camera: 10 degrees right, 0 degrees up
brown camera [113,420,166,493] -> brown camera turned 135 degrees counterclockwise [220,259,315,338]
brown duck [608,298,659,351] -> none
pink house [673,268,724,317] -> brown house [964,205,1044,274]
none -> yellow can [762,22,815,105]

+++

What you will do:
Working down from the line that contains "brown camera [113,420,166,493]", retype each line exactly through the last line of the data, and give nothing else.

Solution to the problem:
brown camera [113,420,166,493] -> brown camera turned 135 degrees counterclockwise [220,259,315,338]
brown duck [608,298,659,351] -> none
pink house [673,268,724,317] -> brown house [964,205,1044,274]
none -> yellow can [762,22,815,105]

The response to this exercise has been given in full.